Content starts
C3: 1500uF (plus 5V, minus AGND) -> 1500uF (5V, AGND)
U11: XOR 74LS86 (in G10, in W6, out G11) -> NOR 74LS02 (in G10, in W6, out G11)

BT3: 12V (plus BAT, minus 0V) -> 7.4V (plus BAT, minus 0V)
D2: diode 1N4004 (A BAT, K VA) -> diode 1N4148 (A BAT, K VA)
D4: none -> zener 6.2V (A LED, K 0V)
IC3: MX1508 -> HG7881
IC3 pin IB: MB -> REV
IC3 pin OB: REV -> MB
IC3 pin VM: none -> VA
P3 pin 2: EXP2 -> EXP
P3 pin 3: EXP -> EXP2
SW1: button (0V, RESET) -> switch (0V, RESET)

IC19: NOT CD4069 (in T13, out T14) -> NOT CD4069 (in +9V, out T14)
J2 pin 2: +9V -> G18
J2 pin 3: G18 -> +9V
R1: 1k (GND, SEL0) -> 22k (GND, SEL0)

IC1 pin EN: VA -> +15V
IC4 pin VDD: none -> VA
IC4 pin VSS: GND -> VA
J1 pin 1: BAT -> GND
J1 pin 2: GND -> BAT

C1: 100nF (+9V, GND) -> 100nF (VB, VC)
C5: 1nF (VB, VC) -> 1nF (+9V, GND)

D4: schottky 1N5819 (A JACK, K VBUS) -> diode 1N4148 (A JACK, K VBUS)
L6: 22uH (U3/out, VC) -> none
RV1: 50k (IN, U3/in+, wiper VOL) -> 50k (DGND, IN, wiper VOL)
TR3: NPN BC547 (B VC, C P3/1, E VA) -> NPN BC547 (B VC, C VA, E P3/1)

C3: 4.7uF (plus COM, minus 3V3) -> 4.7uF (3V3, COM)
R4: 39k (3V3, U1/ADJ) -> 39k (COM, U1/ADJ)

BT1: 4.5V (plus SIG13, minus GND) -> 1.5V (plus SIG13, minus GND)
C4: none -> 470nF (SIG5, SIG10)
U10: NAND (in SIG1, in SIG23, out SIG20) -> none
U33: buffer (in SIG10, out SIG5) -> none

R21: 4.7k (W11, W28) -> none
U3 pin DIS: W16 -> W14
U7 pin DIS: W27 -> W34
Content ends
§ **What to produce**: Return, exactly, the lines from the first line of the records above to the line containing "IC3: MX1508 -> HG7881", both included.

§ **Solution for this problem**:
C3: 1500uF (plus 5V, minus AGND) -> 1500uF (5V, AGND)
U11: XOR 74LS86 (in G10, in W6, out G11) -> NOR 74LS02 (in G10, in W6, out G11)

BT3: 12V (plus BAT, minus 0V) -> 7.4V (plus BAT, minus 0V)
D2: diode 1N4004 (A BAT, K VA) -> diode 1N4148 (A BAT, K VA)
D4: none -> zener 6.2V (A LED, K 0V)
IC3: MX1508 -> HG7881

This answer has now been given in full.